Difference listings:
........

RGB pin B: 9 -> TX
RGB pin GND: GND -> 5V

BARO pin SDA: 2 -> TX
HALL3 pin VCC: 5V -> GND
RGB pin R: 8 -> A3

........

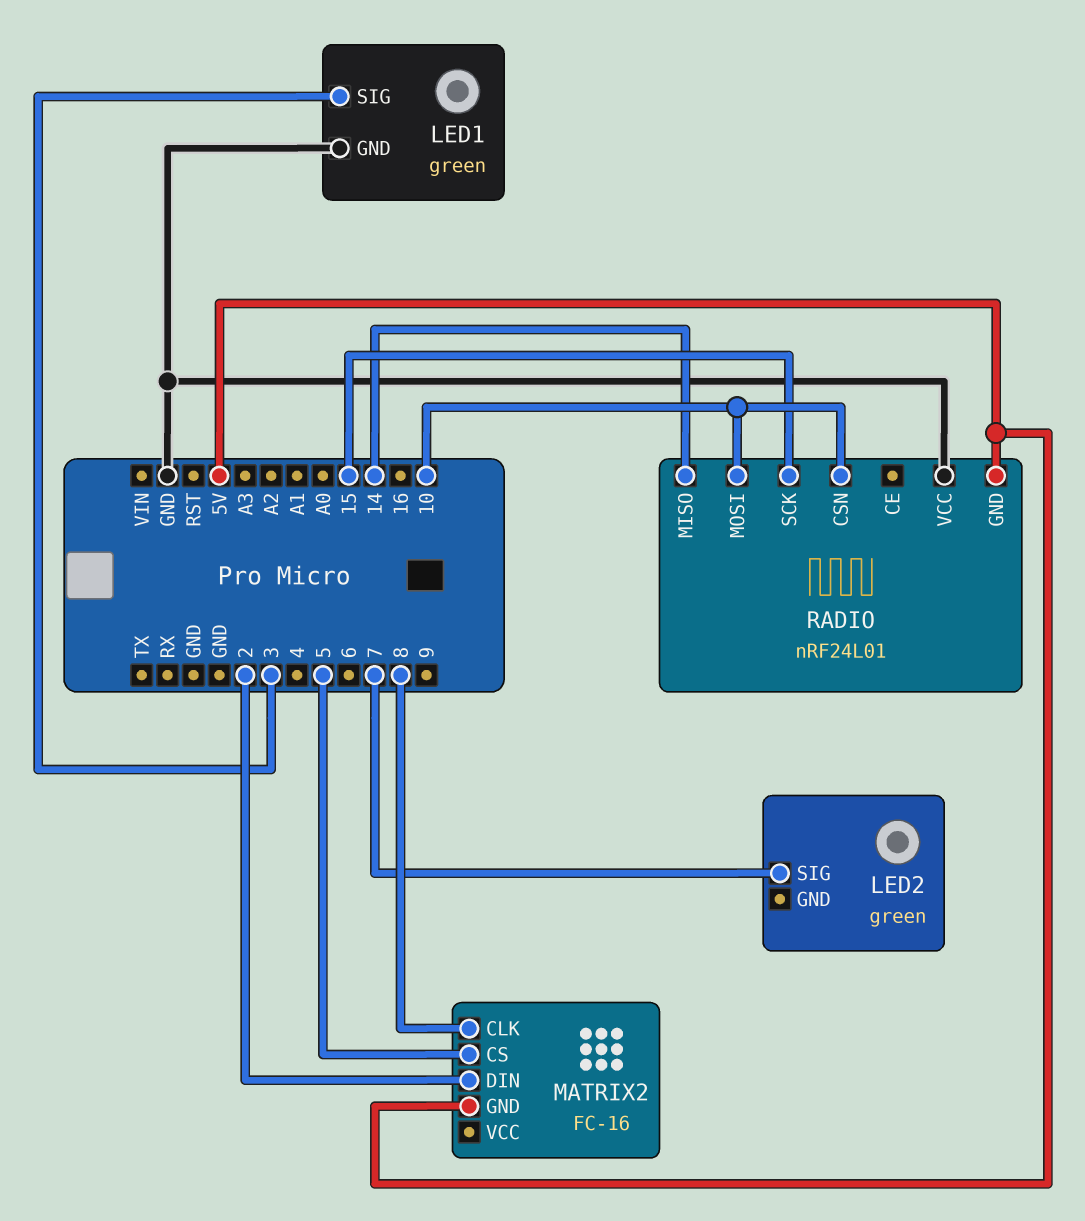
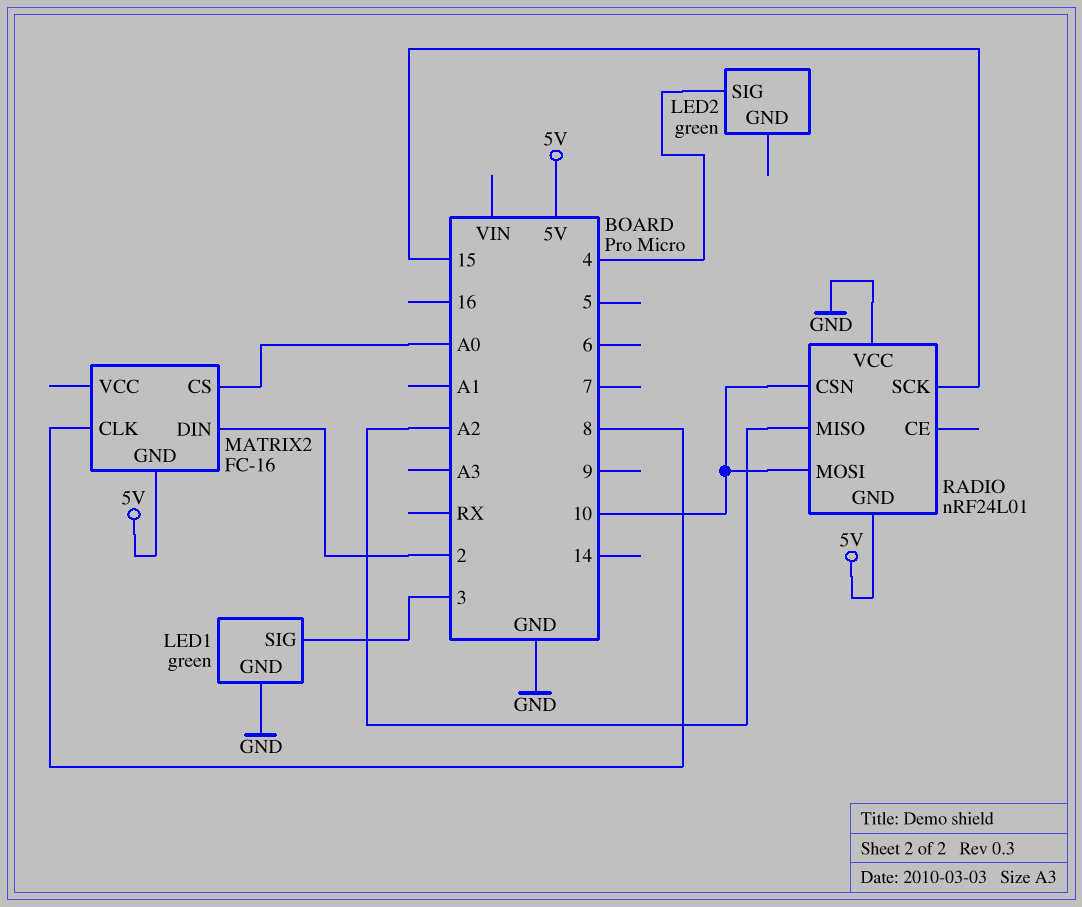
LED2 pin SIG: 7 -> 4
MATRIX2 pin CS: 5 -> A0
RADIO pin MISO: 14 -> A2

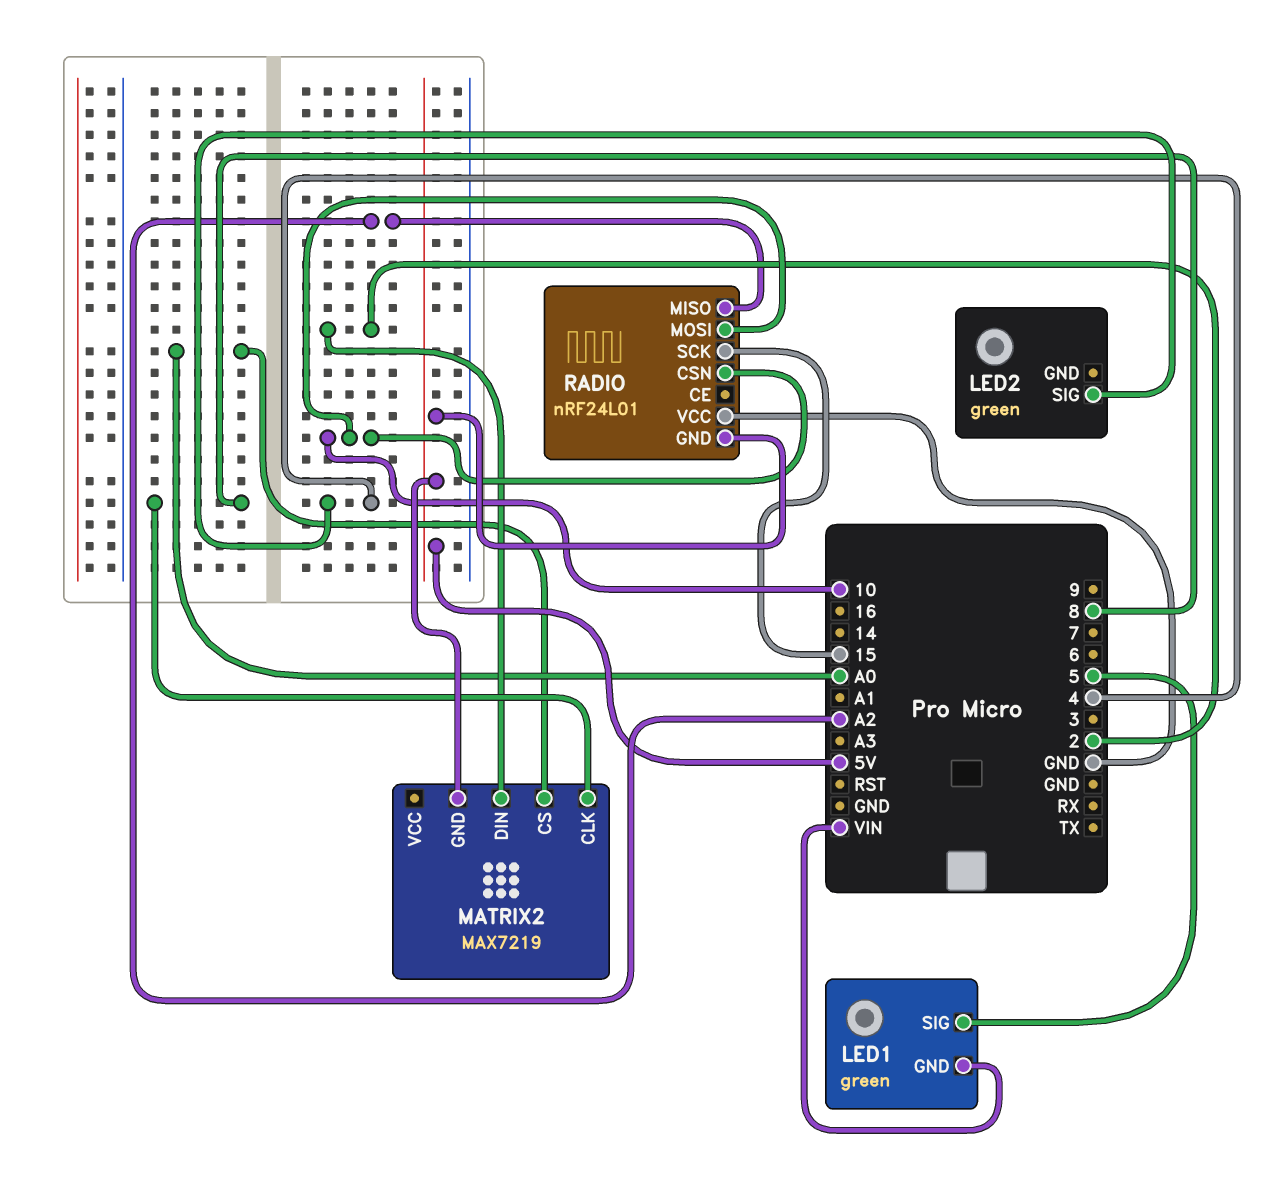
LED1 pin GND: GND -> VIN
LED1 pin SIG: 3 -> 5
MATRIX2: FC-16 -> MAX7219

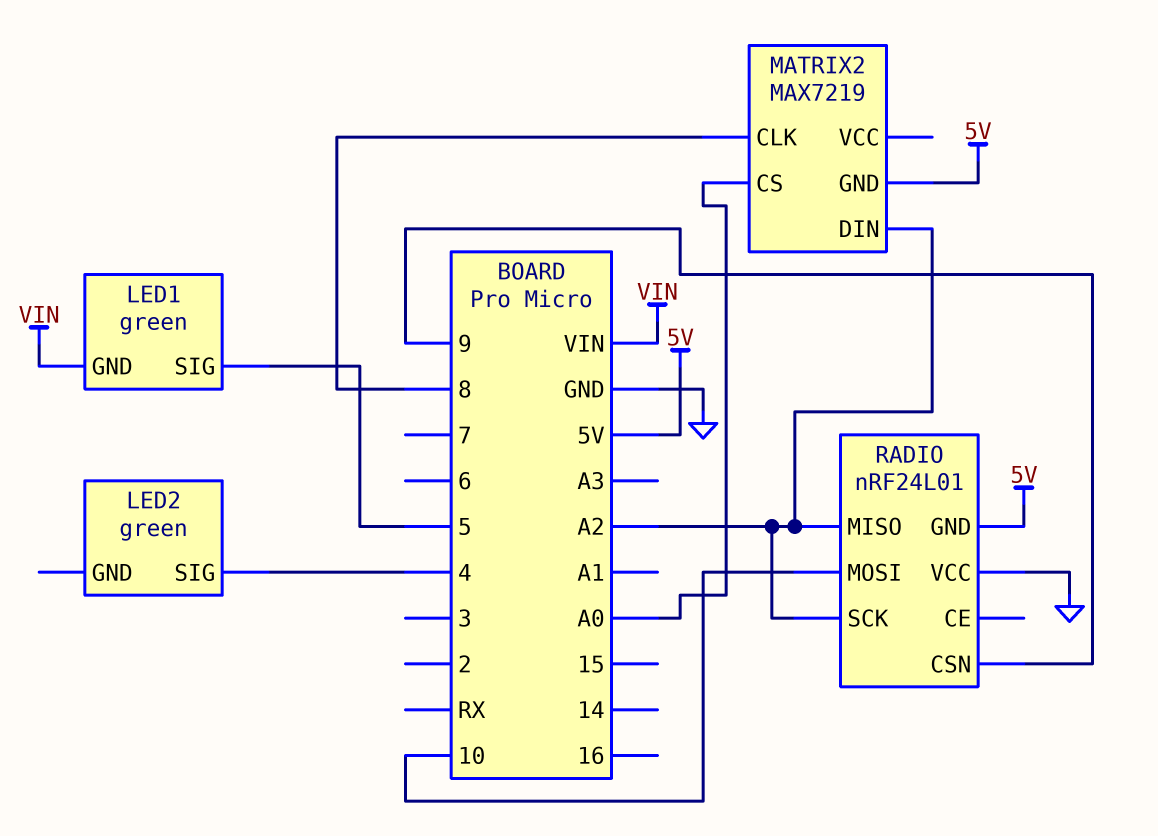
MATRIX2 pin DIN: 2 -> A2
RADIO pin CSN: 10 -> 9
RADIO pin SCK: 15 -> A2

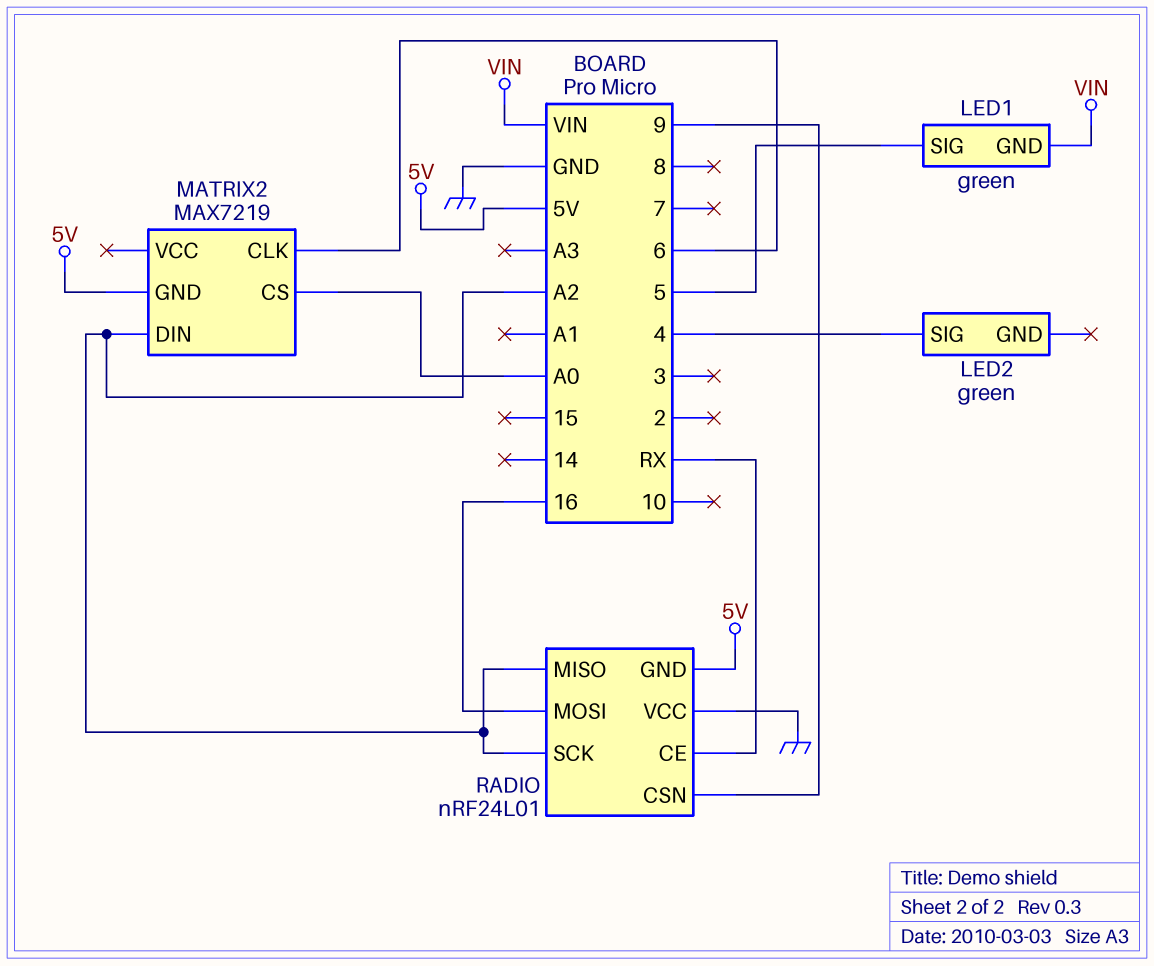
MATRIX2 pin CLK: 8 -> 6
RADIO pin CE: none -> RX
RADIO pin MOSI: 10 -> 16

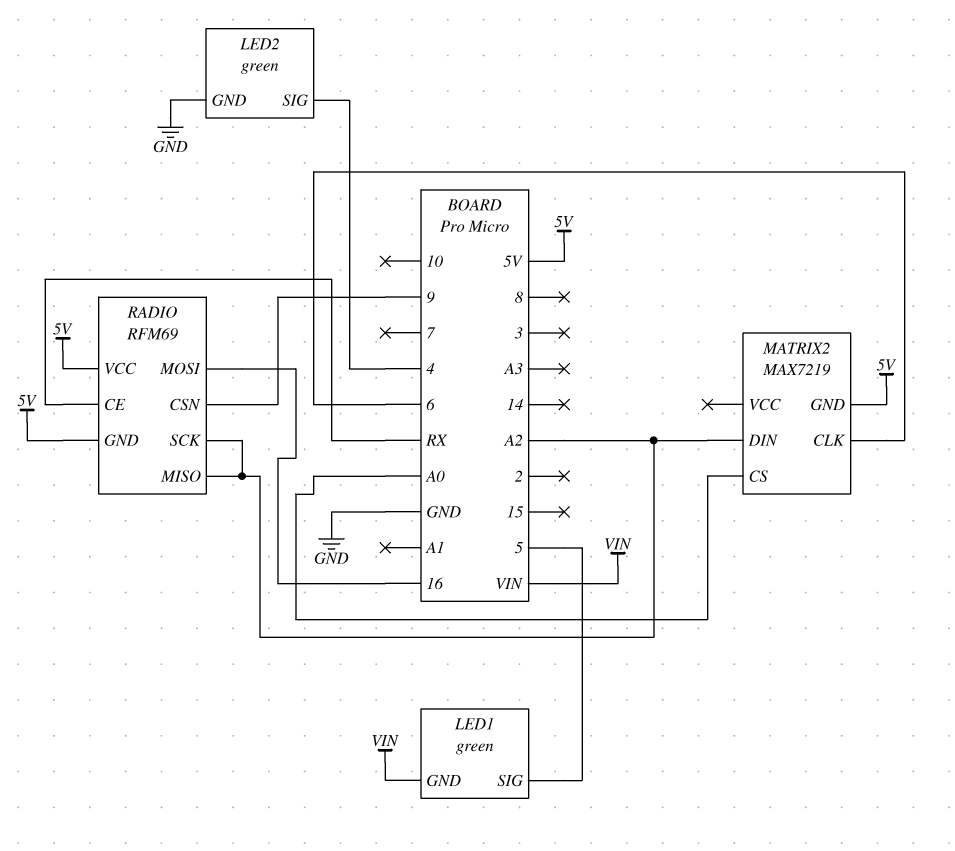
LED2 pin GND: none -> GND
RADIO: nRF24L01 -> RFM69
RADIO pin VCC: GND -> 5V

........

Activity:
Using the data above, copy each line that contains "RADIO".

Result:
RADIO pin MISO: 14 -> A2
RADIO pin CSN: 10 -> 9
RADIO pin SCK: 15 -> A2
RADIO pin CE: none -> RX
RADIO pin MOSI: 10 -> 16
RADIO: nRF24L01 -> RFM69
RADIO pin VCC: GND -> 5V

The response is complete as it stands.